* _REQUIRED WORK_
What is needed is the exact text of each line in the listing below from the one with "SOIL3 pin GND: GND -> 5V" up to and including the one with "SOIL3 pin AO: GP18 -> GP26", and no pictures.
(TASK DATA Opens)
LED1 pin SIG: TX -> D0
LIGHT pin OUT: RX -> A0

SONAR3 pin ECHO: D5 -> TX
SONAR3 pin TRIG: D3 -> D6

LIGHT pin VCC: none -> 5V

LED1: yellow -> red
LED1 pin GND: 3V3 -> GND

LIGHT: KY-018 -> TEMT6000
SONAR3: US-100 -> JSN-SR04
(TASK DATA Closes)
(TASK DATA Opens)
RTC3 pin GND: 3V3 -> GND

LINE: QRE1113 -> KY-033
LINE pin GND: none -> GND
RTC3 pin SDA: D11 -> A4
(TASK DATA Closes)
(TASK DATA Opens)
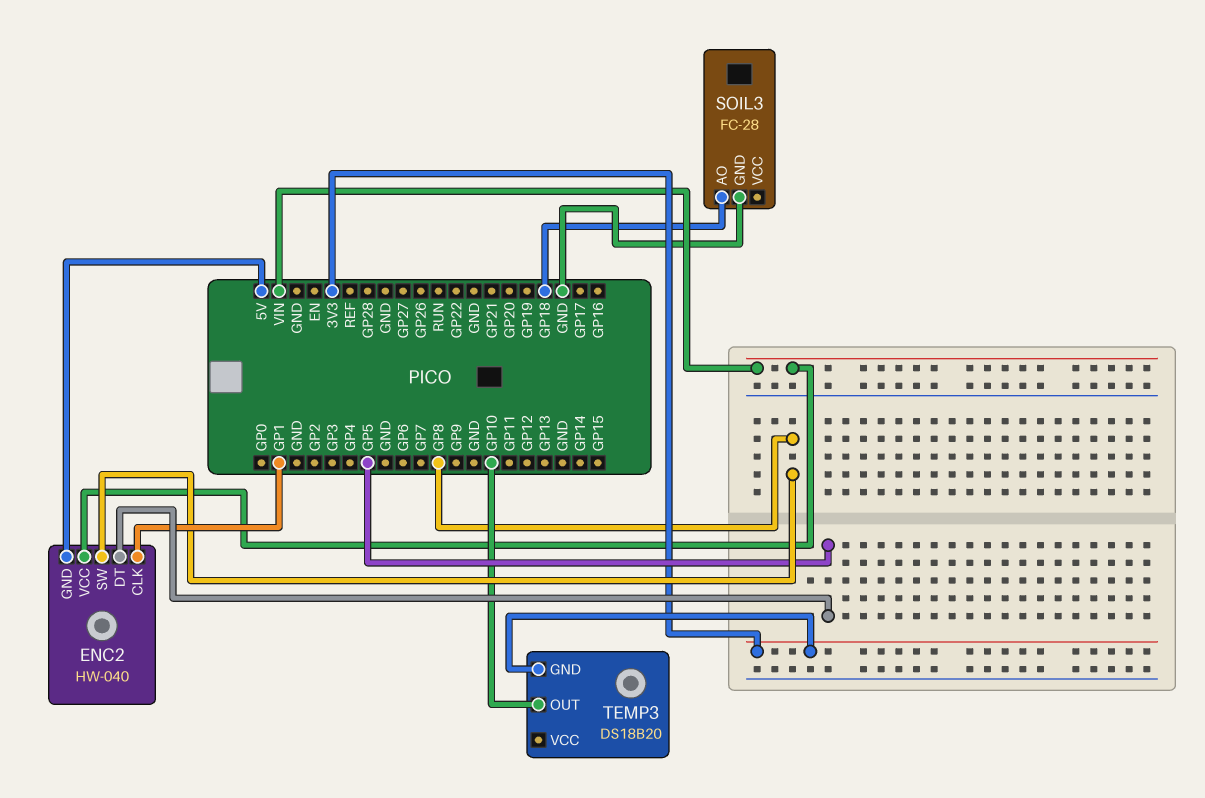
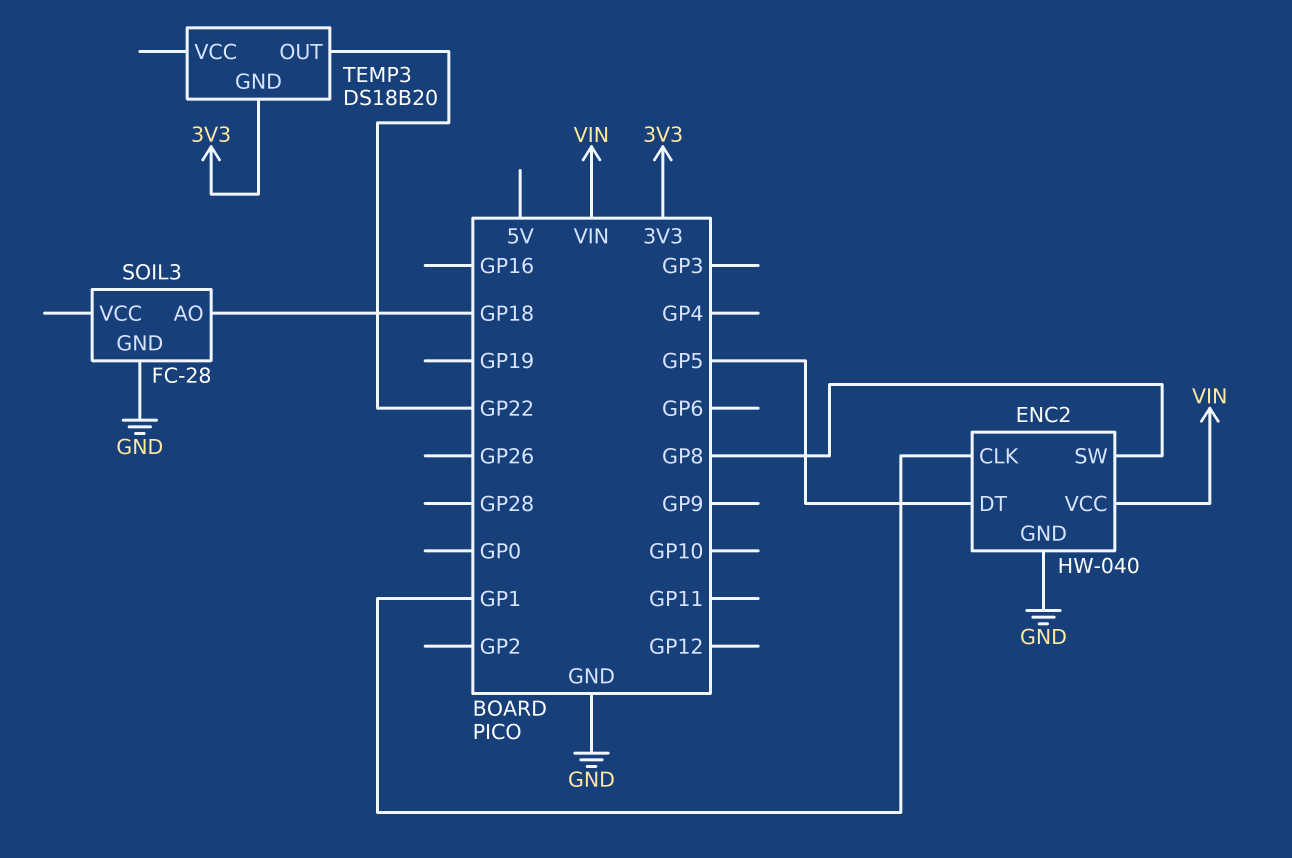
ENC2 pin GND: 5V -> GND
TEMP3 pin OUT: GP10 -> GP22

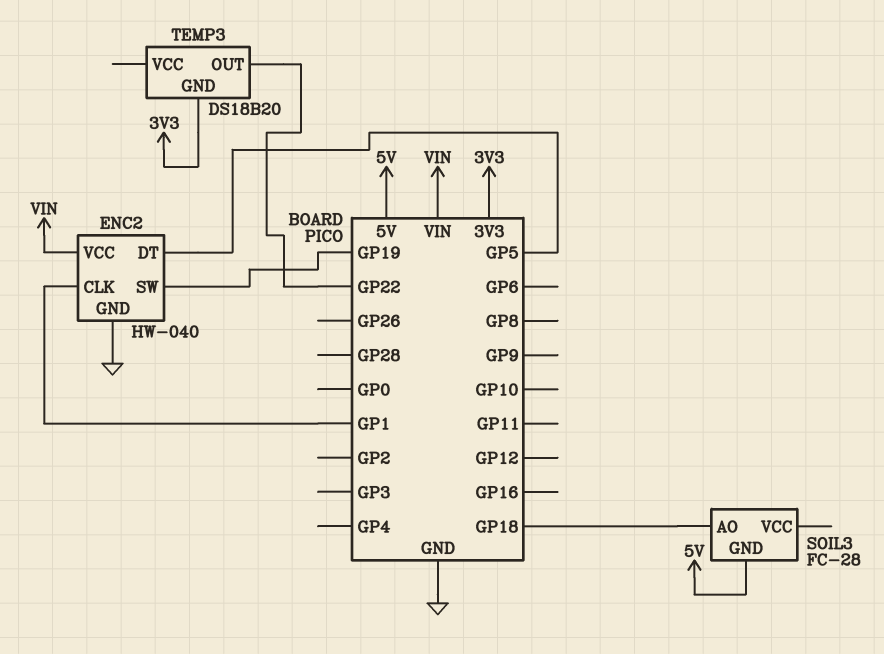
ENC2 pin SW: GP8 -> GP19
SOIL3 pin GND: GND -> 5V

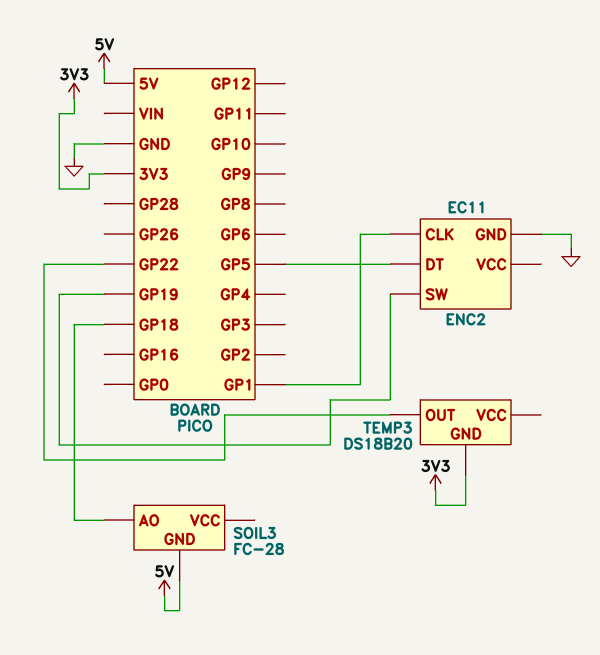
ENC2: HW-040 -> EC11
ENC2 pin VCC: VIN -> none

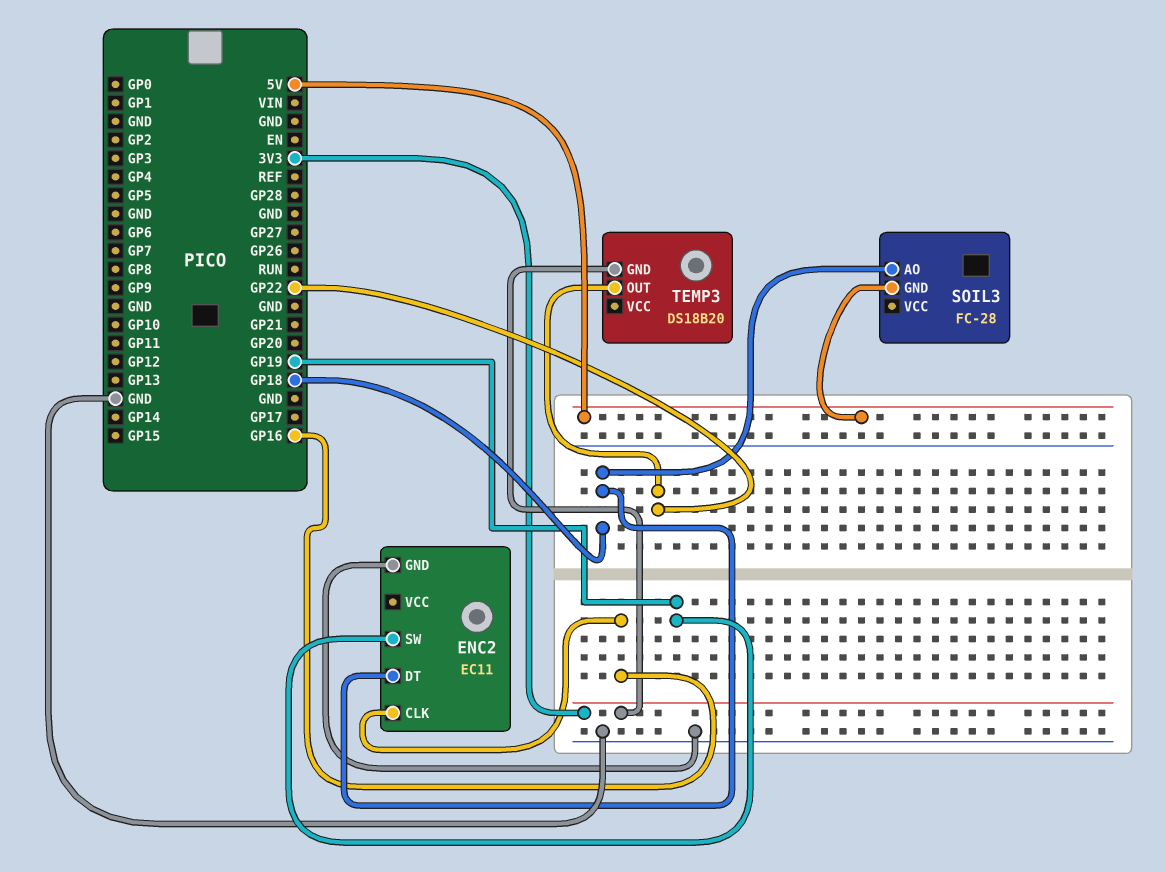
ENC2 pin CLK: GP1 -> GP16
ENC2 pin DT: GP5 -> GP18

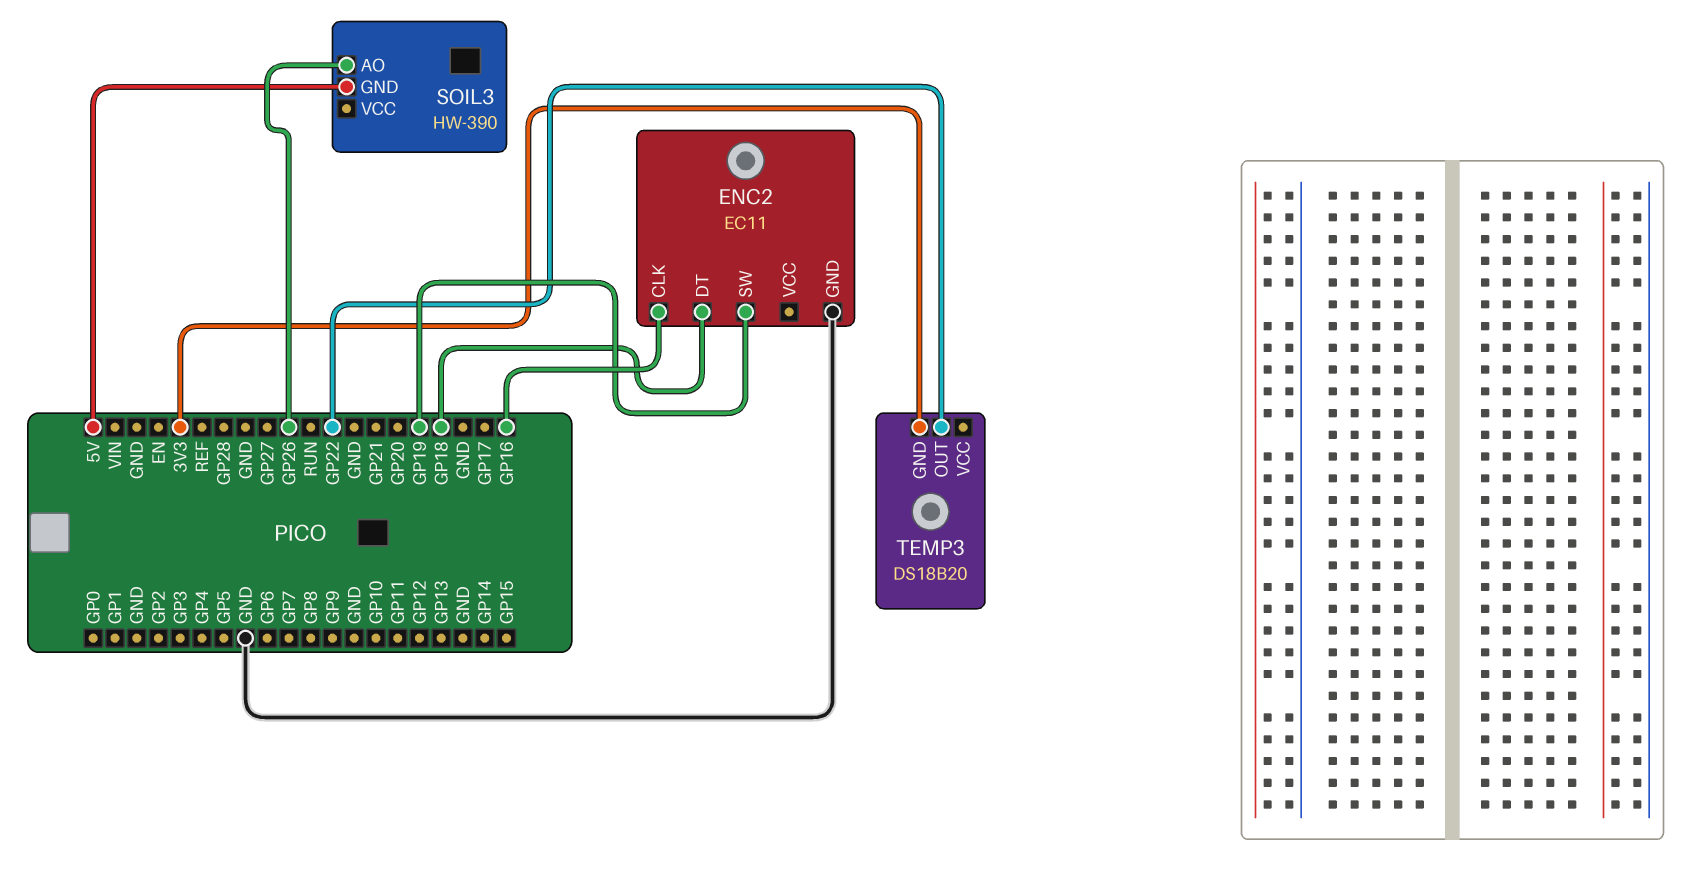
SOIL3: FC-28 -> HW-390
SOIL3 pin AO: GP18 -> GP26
(TASK DATA Closes)
* _SOLUTION TO THIS TASK_
SOIL3 pin GND: GND -> 5V

ENC2: HW-040 -> EC11
ENC2 pin VCC: VIN -> none

ENC2 pin CLK: GP1 -> GP16
ENC2 pin DT: GP5 -> GP18

SOIL3: FC-28 -> HW-390
SOIL3 pin AO: GP18 -> GP26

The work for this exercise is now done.